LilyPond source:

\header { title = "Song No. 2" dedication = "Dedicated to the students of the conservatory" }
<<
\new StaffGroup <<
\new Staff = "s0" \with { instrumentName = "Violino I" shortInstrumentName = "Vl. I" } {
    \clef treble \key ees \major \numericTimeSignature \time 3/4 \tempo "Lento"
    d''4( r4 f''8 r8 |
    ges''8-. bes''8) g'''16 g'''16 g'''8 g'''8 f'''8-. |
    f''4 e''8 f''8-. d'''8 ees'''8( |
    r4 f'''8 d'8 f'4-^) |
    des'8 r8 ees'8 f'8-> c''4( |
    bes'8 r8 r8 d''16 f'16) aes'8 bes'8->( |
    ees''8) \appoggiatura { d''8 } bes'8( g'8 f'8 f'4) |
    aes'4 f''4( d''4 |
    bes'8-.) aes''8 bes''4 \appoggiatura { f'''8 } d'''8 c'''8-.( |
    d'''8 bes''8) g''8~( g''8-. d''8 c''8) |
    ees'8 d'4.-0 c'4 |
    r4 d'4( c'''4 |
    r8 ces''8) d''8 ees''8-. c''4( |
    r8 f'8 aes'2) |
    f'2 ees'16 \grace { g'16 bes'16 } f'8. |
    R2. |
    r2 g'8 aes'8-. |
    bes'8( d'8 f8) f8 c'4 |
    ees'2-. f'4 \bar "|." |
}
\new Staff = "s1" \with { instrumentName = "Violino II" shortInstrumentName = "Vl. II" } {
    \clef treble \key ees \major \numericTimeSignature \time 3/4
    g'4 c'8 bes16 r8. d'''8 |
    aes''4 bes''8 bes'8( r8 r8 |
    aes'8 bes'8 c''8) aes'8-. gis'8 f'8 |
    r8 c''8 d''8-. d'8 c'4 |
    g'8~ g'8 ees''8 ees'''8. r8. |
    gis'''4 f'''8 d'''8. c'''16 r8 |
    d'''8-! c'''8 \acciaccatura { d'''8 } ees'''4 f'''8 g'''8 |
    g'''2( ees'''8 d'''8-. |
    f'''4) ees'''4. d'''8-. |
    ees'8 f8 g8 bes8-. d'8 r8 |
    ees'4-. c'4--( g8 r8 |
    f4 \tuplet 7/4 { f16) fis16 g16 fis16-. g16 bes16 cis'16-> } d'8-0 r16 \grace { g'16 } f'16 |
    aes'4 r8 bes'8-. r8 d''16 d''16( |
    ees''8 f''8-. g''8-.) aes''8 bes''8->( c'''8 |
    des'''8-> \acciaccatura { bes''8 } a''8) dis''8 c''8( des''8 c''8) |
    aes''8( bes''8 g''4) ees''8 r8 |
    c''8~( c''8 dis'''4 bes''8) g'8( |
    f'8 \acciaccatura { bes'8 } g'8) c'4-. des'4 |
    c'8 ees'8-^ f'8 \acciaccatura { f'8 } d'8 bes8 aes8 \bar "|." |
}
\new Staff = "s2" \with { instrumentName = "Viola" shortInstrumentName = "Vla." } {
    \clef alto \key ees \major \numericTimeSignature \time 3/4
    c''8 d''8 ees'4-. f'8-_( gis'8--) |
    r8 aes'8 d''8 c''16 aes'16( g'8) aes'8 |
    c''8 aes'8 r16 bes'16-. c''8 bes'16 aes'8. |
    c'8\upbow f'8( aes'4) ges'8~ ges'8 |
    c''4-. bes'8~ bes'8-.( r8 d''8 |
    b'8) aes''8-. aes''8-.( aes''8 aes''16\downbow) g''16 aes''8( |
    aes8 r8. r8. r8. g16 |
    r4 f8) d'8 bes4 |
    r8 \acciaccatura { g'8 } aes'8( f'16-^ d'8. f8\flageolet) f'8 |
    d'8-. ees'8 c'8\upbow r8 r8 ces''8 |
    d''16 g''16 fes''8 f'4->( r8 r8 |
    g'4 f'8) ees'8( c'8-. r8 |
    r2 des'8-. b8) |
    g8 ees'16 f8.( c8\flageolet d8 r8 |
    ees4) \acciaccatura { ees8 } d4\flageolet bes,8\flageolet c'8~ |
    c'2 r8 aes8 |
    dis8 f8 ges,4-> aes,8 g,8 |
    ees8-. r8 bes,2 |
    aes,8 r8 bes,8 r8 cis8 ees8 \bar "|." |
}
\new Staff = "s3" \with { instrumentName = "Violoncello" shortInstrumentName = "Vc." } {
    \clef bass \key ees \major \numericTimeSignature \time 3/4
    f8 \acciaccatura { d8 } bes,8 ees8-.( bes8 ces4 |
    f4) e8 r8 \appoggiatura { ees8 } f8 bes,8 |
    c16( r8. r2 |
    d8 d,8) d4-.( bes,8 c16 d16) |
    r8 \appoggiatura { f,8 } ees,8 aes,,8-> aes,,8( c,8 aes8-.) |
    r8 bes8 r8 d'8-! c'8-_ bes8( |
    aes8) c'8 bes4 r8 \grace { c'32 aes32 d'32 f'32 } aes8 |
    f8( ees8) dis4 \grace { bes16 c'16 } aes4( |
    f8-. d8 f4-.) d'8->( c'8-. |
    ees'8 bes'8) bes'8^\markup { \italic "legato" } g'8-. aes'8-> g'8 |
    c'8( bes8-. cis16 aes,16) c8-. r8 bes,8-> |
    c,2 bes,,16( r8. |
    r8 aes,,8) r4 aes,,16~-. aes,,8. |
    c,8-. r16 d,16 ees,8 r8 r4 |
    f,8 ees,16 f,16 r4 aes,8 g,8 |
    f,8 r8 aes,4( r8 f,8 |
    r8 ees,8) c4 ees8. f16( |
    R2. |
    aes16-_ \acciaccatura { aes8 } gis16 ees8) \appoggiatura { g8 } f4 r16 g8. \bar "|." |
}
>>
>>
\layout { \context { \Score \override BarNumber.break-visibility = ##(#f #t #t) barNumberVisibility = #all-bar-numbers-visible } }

+++

### Problem requirements
Rewrite the entries with "Lento" changed to "Adagio", leaving everything else the same.

### Correct result
LilyPond source:

\header { title = "Song No. 2" dedication = "Dedicated to the students of the conservatory" }
<<
\new StaffGroup <<
\new Staff = "s0" \with { instrumentName = "Violino I" shortInstrumentName = "Vl. I" } {
    \clef treble \key ees \major \numericTimeSignature \time 3/4 \tempo "Adagio"
    d''4( r4 f''8 r8 |
    ges''8-. bes''8) g'''16 g'''16 g'''8 g'''8 f'''8-. |
    f''4 e''8 f''8-. d'''8 ees'''8( |
    r4 f'''8 d'8 f'4-^) |
    des'8 r8 ees'8 f'8-> c''4( |
    bes'8 r8 r8 d''16 f'16) aes'8 bes'8->( |
    ees''8) \appoggiatura { d''8 } bes'8( g'8 f'8 f'4) |
    aes'4 f''4( d''4 |
    bes'8-.) aes''8 bes''4 \appoggiatura { f'''8 } d'''8 c'''8-.( |
    d'''8 bes''8) g''8~( g''8-. d''8 c''8) |
    ees'8 d'4.-0 c'4 |
    r4 d'4( c'''4 |
    r8 ces''8) d''8 ees''8-. c''4( |
    r8 f'8 aes'2) |
    f'2 ees'16 \grace { g'16 bes'16 } f'8. |
    R2. |
    r2 g'8 aes'8-. |
    bes'8( d'8 f8) f8 c'4 |
    ees'2-. f'4 \bar "|." |
}
\new Staff = "s1" \with { instrumentName = "Violino II" shortInstrumentName = "Vl. II" } {
    \clef treble \key ees \major \numericTimeSignature \time 3/4
    g'4 c'8 bes16 r8. d'''8 |
    aes''4 bes''8 bes'8( r8 r8 |
    aes'8 bes'8 c''8) aes'8-. gis'8 f'8 |
    r8 c''8 d''8-. d'8 c'4 |
    g'8~ g'8 ees''8 ees'''8. r8. |
    gis'''4 f'''8 d'''8. c'''16 r8 |
    d'''8-! c'''8 \acciaccatura { d'''8 } ees'''4 f'''8 g'''8 |
    g'''2( ees'''8 d'''8-. |
    f'''4) ees'''4. d'''8-. |
    ees'8 f8 g8 bes8-. d'8 r8 |
    ees'4-. c'4--( g8 r8 |
    f4 \tuplet 7/4 { f16) fis16 g16 fis16-. g16 bes16 cis'16-> } d'8-0 r16 \grace { g'16 } f'16 |
    aes'4 r8 bes'8-. r8 d''16 d''16( |
    ees''8 f''8-. g''8-.) aes''8 bes''8->( c'''8 |
    des'''8-> \acciaccatura { bes''8 } a''8) dis''8 c''8( des''8 c''8) |
    aes''8( bes''8 g''4) ees''8 r8 |
    c''8~( c''8 dis'''4 bes''8) g'8( |
    f'8 \acciaccatura { bes'8 } g'8) c'4-. des'4 |
    c'8 ees'8-^ f'8 \acciaccatura { f'8 } d'8 bes8 aes8 \bar "|." |
}
\new Staff = "s2" \with { instrumentName = "Viola" shortInstrumentName = "Vla." } {
    \clef alto \key ees \major \numericTimeSignature \time 3/4
    c''8 d''8 ees'4-. f'8-_( gis'8--) |
    r8 aes'8 d''8 c''16 aes'16( g'8) aes'8 |
    c''8 aes'8 r16 bes'16-. c''8 bes'16 aes'8. |
    c'8\upbow f'8( aes'4) ges'8~ ges'8 |
    c''4-. bes'8~ bes'8-.( r8 d''8 |
    b'8) aes''8-. aes''8-.( aes''8 aes''16\downbow) g''16 aes''8( |
    aes8 r8. r8. r8. g16 |
    r4 f8) d'8 bes4 |
    r8 \acciaccatura { g'8 } aes'8( f'16-^ d'8. f8\flageolet) f'8 |
    d'8-. ees'8 c'8\upbow r8 r8 ces''8 |
    d''16 g''16 fes''8 f'4->( r8 r8 |
    g'4 f'8) ees'8( c'8-. r8 |
    r2 des'8-. b8) |
    g8 ees'16 f8.( c8\flageolet d8 r8 |
    ees4) \acciaccatura { ees8 } d4\flageolet bes,8\flageolet c'8~ |
    c'2 r8 aes8 |
    dis8 f8 ges,4-> aes,8 g,8 |
    ees8-. r8 bes,2 |
    aes,8 r8 bes,8 r8 cis8 ees8 \bar "|." |
}
\new Staff = "s3" \with { instrumentName = "Violoncello" shortInstrumentName = "Vc." } {
    \clef bass \key ees \major \numericTimeSignature \time 3/4
    f8 \acciaccatura { d8 } bes,8 ees8-.( bes8 ces4 |
    f4) e8 r8 \appoggiatura { ees8 } f8 bes,8 |
    c16( r8. r2 |
    d8 d,8) d4-.( bes,8 c16 d16) |
    r8 \appoggiatura { f,8 } ees,8 aes,,8-> aes,,8( c,8 aes8-.) |
    r8 bes8 r8 d'8-! c'8-_ bes8( |
    aes8) c'8 bes4 r8 \grace { c'32 aes32 d'32 f'32 } aes8 |
    f8( ees8) dis4 \grace { bes16 c'16 } aes4( |
    f8-. d8 f4-.) d'8->( c'8-. |
    ees'8 bes'8) bes'8^\markup { \italic "legato" } g'8-. aes'8-> g'8 |
    c'8( bes8-. cis16 aes,16) c8-. r8 bes,8-> |
    c,2 bes,,16( r8. |
    r8 aes,,8) r4 aes,,16~-. aes,,8. |
    c,8-. r16 d,16 ees,8 r8 r4 |
    f,8 ees,16 f,16 r4 aes,8 g,8 |
    f,8 r8 aes,4( r8 f,8 |
    r8 ees,8) c4 ees8. f16( |
    R2. |
    aes16-_ \acciaccatura { aes8 } gis16 ees8) \appoggiatura { g8 } f4 r16 g8. \bar "|." |
}
>>
>>
\layout { \context { \Score \override BarNumber.break-visibility = ##(#f #t #t) barNumberVisibility = #all-bar-numbers-visible } }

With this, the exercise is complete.